(Object change listings)

+ + + + +

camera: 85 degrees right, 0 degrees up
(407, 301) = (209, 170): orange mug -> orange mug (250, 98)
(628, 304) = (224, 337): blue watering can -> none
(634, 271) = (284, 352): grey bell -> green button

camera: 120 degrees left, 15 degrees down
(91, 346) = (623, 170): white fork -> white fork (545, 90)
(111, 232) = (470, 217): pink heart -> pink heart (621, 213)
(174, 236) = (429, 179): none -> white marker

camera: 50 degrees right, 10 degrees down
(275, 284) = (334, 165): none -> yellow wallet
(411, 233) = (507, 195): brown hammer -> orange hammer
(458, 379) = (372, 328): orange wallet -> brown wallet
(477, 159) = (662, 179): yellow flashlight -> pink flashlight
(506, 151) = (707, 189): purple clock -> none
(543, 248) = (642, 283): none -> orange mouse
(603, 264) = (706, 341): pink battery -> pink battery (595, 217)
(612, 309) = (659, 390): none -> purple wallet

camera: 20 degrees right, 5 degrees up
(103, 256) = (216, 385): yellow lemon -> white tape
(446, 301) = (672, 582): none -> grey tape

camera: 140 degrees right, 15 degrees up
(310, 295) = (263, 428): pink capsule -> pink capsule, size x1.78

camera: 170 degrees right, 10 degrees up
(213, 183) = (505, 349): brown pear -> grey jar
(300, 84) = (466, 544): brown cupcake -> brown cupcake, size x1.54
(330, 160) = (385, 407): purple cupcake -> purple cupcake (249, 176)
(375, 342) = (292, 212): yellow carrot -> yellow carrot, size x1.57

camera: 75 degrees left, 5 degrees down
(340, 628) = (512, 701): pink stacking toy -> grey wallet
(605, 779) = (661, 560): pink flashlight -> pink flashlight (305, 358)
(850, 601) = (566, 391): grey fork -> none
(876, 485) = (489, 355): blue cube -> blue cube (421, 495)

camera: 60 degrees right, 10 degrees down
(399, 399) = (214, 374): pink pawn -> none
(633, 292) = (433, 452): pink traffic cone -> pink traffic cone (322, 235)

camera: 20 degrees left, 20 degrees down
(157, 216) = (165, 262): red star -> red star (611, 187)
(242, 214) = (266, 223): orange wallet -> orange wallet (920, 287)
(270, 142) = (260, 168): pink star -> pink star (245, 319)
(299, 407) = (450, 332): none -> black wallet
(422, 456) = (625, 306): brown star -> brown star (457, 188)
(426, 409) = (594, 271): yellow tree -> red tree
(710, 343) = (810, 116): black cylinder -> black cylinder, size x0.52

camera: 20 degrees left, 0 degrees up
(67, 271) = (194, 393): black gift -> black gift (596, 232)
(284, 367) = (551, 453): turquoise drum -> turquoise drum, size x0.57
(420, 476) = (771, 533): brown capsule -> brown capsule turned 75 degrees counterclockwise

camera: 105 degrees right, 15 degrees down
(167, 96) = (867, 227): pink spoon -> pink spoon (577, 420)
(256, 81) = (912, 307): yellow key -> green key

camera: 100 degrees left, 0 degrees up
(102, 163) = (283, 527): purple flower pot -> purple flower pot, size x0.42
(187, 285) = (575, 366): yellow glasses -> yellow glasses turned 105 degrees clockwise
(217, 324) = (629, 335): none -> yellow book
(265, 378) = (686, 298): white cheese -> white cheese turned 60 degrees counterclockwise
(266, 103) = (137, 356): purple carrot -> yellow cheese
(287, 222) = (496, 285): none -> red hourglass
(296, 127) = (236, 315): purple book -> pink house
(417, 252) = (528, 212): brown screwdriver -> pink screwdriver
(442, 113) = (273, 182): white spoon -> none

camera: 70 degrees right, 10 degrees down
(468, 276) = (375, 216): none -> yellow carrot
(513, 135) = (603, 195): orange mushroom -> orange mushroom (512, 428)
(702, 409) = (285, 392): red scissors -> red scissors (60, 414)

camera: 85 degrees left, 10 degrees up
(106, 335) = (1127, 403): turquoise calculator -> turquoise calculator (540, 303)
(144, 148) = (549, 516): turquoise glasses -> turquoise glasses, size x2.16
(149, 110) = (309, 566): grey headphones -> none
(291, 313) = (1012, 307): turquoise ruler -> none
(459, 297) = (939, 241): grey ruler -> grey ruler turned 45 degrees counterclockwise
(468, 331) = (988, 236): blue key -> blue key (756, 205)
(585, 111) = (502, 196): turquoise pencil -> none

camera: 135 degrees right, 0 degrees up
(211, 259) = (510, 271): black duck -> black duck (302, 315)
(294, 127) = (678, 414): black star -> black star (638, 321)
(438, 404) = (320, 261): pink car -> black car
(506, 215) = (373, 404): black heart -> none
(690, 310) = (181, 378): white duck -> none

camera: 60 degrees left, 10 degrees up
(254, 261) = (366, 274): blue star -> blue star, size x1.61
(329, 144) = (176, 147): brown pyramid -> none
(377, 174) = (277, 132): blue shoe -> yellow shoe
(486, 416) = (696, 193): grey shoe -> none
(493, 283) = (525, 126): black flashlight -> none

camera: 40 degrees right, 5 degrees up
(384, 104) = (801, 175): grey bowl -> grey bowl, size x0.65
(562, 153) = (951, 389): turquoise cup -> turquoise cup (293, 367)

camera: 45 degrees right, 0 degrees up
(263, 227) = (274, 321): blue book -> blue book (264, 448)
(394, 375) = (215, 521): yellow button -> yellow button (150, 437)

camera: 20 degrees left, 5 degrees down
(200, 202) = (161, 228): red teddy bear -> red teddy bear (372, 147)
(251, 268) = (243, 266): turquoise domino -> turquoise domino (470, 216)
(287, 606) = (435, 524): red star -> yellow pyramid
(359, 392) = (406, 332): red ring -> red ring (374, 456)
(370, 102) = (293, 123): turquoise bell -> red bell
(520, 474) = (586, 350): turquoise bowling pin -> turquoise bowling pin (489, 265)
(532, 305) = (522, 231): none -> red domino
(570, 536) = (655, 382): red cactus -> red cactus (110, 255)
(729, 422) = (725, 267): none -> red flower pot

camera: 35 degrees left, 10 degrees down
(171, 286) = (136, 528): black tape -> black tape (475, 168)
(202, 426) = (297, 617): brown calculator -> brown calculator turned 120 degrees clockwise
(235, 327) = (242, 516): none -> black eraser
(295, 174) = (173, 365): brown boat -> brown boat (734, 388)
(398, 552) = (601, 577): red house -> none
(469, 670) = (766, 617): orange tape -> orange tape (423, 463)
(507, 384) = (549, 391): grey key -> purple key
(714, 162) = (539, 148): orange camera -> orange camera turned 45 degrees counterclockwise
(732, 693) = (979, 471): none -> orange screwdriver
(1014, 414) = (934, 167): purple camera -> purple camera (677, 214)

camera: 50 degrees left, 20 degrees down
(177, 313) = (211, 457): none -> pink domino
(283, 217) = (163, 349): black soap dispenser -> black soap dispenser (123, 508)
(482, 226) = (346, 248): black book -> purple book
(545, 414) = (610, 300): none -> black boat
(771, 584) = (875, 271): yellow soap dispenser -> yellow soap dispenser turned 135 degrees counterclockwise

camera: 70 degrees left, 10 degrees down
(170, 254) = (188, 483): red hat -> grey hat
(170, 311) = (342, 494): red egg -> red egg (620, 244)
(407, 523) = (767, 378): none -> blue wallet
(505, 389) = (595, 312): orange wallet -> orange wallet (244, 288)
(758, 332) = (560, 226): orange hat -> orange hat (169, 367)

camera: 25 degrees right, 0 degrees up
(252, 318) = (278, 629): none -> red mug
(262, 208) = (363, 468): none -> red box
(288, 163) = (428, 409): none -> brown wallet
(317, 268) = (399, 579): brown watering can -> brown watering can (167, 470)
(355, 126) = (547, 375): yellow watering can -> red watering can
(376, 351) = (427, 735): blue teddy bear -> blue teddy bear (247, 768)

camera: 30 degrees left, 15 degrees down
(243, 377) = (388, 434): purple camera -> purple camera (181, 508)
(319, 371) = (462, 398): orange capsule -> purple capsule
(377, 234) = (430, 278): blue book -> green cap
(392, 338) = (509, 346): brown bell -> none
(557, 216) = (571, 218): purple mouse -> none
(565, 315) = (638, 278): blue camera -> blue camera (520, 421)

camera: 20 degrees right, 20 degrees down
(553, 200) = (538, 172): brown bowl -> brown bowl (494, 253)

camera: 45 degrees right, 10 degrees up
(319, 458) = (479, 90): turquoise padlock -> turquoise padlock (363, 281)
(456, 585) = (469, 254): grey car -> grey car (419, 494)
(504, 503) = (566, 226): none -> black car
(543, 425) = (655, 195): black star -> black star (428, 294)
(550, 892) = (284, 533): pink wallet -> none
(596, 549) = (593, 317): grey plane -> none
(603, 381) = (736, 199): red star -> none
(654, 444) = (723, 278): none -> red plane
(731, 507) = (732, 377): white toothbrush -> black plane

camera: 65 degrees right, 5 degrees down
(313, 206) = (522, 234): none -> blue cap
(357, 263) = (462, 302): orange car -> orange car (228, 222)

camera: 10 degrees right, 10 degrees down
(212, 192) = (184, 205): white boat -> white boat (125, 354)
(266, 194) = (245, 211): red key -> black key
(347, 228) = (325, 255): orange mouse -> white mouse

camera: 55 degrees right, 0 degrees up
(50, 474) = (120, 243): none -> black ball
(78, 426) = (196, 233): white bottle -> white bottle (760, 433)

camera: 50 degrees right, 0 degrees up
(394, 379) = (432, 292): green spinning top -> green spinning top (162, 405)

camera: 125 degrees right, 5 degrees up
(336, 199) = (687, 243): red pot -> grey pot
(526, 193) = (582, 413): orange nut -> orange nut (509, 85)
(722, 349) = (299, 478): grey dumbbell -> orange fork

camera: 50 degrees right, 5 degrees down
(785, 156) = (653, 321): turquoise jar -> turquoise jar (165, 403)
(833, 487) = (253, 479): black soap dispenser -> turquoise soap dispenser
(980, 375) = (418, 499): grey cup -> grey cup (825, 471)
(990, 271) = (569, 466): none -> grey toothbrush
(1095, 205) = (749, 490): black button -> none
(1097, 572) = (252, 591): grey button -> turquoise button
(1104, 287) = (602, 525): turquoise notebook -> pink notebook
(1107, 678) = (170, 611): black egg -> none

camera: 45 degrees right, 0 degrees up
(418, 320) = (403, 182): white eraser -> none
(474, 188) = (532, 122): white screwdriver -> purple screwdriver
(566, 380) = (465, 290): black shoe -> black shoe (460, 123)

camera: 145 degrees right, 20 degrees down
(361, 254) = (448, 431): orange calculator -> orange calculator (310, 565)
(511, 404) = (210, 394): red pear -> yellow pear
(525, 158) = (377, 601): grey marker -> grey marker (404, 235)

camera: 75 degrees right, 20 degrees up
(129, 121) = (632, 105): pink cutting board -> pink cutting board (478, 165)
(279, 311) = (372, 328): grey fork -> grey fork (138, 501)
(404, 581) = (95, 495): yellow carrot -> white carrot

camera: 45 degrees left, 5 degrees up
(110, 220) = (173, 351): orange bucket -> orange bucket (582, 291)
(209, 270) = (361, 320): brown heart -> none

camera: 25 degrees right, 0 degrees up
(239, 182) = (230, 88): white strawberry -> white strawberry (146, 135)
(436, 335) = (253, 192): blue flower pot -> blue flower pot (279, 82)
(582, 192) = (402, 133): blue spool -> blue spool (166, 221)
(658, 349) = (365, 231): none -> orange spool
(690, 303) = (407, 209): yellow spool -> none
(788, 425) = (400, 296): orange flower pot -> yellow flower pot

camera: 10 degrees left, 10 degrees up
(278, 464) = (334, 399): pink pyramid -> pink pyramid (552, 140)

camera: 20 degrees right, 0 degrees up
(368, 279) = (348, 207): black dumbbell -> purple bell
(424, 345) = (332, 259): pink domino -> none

+ + + + +

• **Task statement**
Return solely the count of lines in the data above in which the word "spool" occurs.

• **Response to the task**
3